__Exercise directions__. An image-free, exact copy of the records below is required.
The records below:
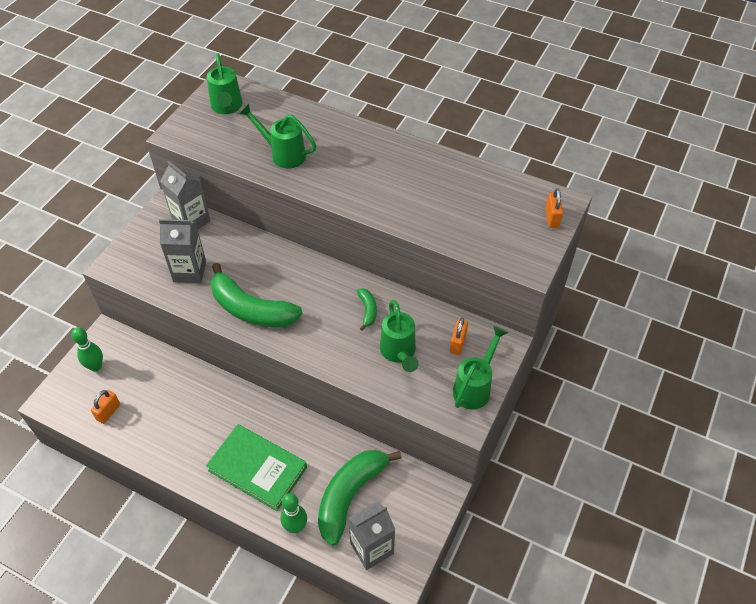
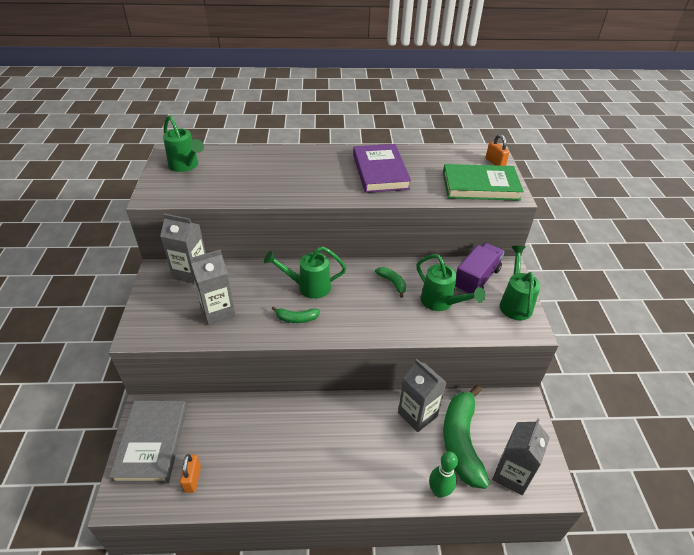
camera: 30 degrees left, 10 degrees down
(96, 366) = (152, 443): green bowling pin -> grey book
(251, 309) = (296, 318): green banana -> green banana, size x0.45
(257, 469) = (370, 459): green book -> green book (480, 186)
(283, 154) = (261, 182): green watering can -> green watering can (308, 287)
(329, 451) = (417, 414): none -> grey carton
(411, 183) = (380, 171): none -> purple book
(457, 343) = (476, 279): orange padlock -> purple truck

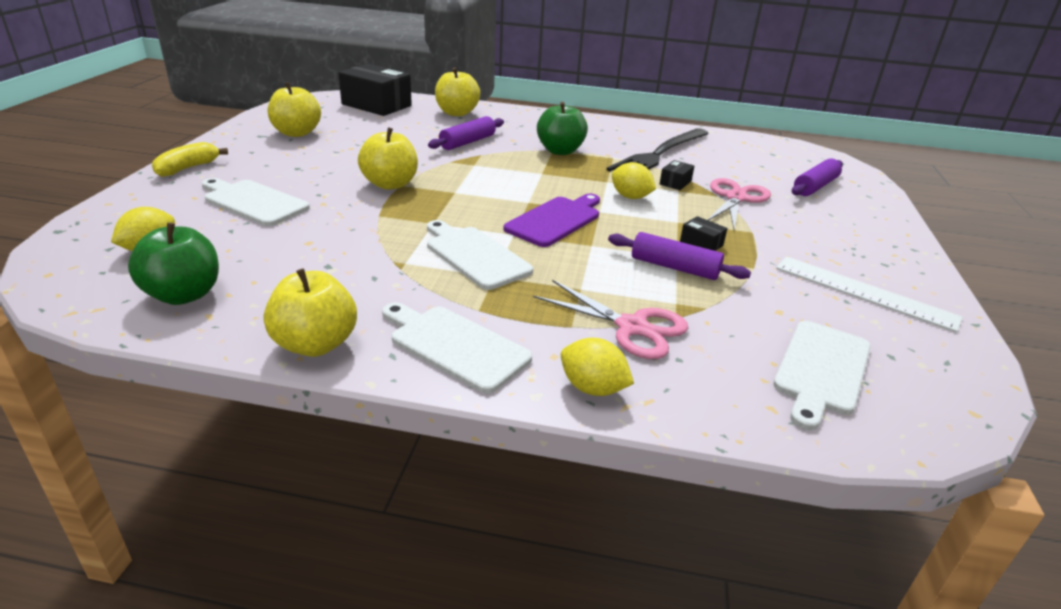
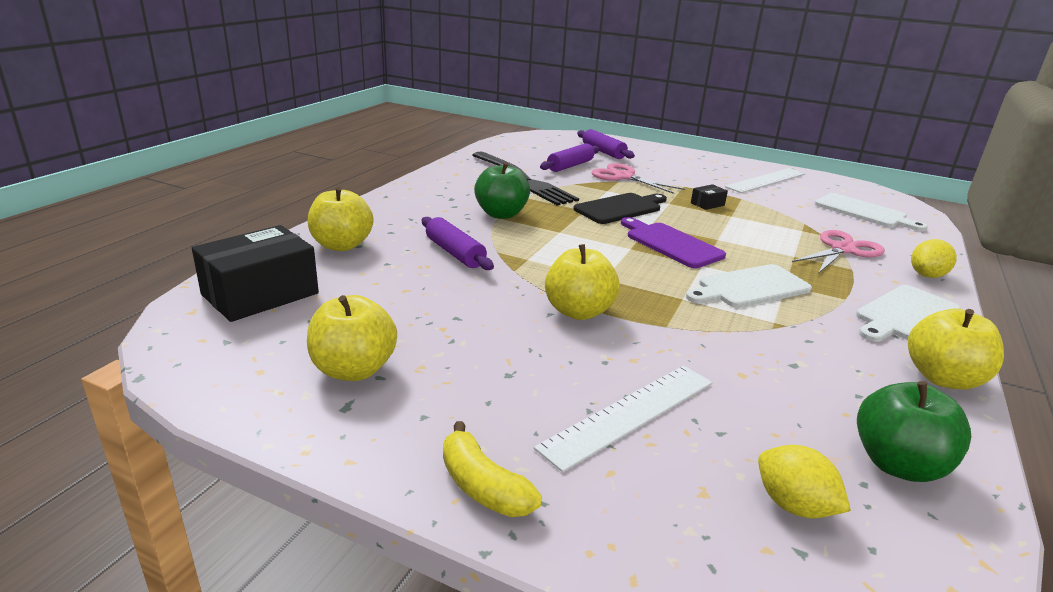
camera: 75 degrees left, 5 degrees down
(253, 202) = (629, 414): white cutting board -> white ruler
(630, 197) = (620, 208): yellow lemon -> black cutting board
(674, 267) = (748, 220): purple rolling pin -> purple rolling pin (570, 166)
(675, 183) = (591, 188): black box -> none

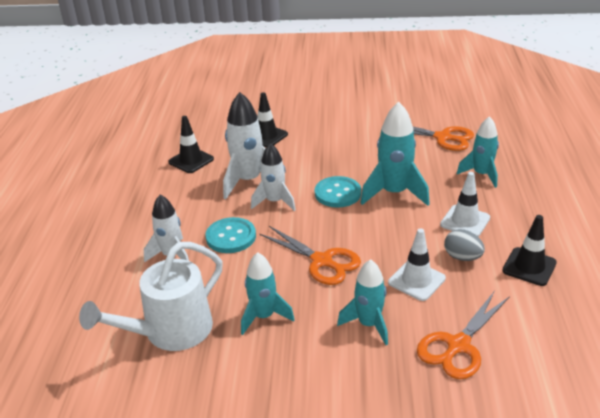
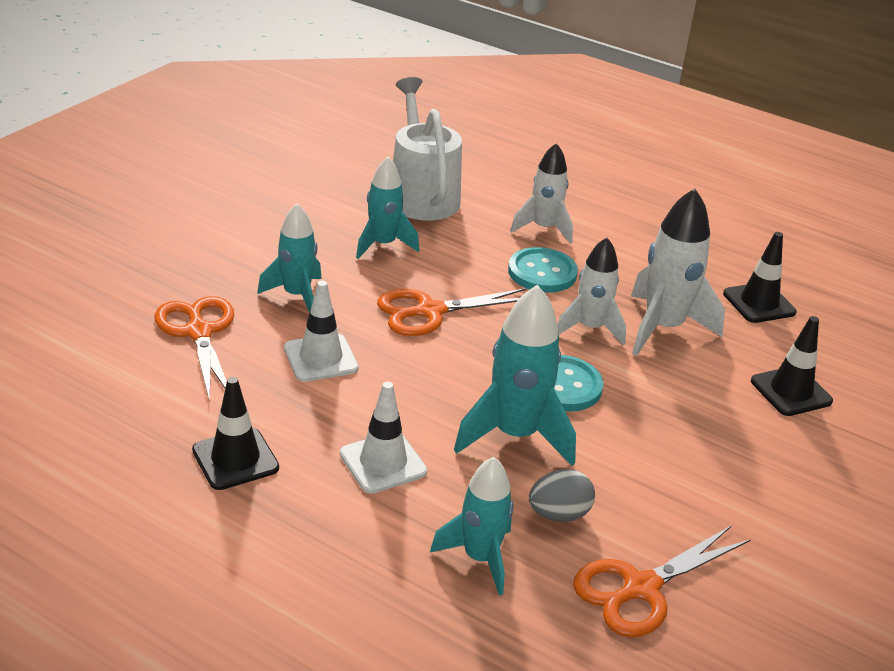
camera: 115 degrees right, 0 degrees up
(462, 257) = (317, 415): grey egg -> grey egg (558, 514)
End of The records.
__Answer space__.
camera: 30 degrees left, 10 degrees down
(96, 366) = (152, 443): green bowling pin -> grey book
(251, 309) = (296, 318): green banana -> green banana, size x0.45
(257, 469) = (370, 459): green book -> green book (480, 186)
(283, 154) = (261, 182): green watering can -> green watering can (308, 287)
(329, 451) = (417, 414): none -> grey carton
(411, 183) = (380, 171): none -> purple book
(457, 343) = (476, 279): orange padlock -> purple truck

camera: 75 degrees left, 5 degrees down
(253, 202) = (629, 414): white cutting board -> white ruler
(630, 197) = (620, 208): yellow lemon -> black cutting board
(674, 267) = (748, 220): purple rolling pin -> purple rolling pin (570, 166)
(675, 183) = (591, 188): black box -> none

camera: 115 degrees right, 0 degrees up
(462, 257) = (317, 415): grey egg -> grey egg (558, 514)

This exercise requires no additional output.